■ WORK ORDER: The pictures in the data below are to be omitted; all else must be duplicated exactly.
** Opening RECORD SET block **
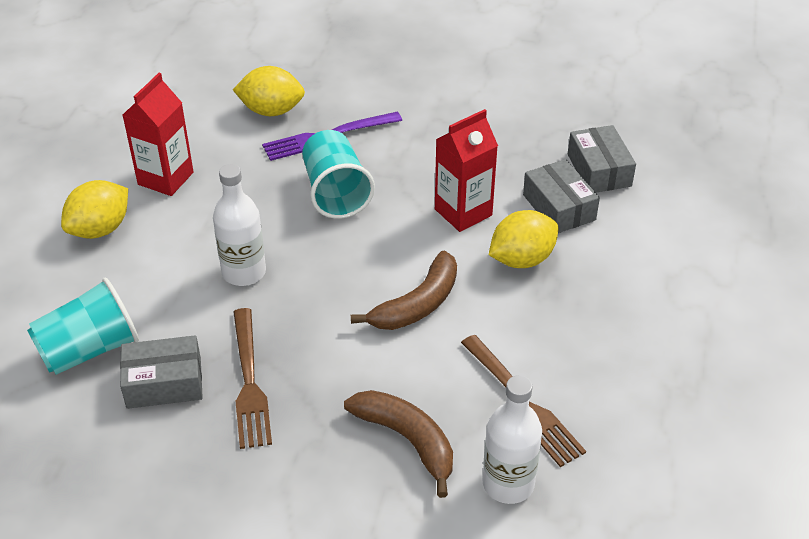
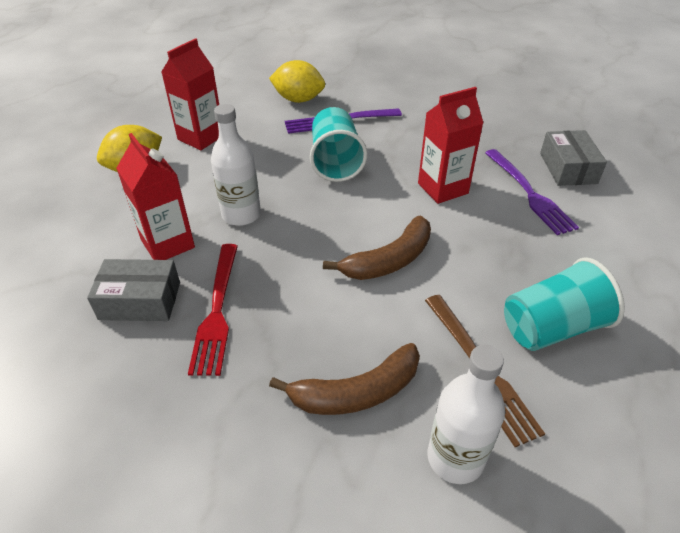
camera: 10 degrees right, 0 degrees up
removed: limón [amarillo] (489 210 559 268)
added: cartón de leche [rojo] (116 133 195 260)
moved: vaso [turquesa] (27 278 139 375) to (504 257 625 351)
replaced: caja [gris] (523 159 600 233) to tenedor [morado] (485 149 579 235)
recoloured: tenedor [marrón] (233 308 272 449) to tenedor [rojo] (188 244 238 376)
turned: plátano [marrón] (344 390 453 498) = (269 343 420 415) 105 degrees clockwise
** Closing RECORD SET block **
■ ANSWER TO THIS PROBLEM:
camera: 10 degrees right, 0 degrees up
removed: limón [amarillo] (489 210 559 268)
added: cartón de leche [rojo] (116 133 195 260)
moved: vaso [turquesa] (27 278 139 375) to (504 257 625 351)
replaced: caja [gris] (523 159 600 233) to tenedor [morado] (485 149 579 235)
recoloured: tenedor [marrón] (233 308 272 449) to tenedor [rojo] (188 244 238 376)
turned: plátano [marrón] (344 390 453 498) = (269 343 420 415) 105 degrees clockwise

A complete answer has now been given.